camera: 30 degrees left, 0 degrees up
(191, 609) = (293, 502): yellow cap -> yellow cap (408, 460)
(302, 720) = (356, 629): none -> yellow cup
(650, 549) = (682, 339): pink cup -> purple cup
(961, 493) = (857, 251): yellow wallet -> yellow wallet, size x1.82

=-=-=-=-=

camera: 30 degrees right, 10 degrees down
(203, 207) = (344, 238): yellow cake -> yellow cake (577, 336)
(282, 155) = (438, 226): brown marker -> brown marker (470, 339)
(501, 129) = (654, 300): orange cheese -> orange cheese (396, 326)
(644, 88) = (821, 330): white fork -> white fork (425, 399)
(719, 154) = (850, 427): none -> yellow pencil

=-=-=-=-=

EXERCISE DESCRIPTION: Your response must be one number, namely how many lines of the data contain the string "none".

REPLY TO THE TASK: 2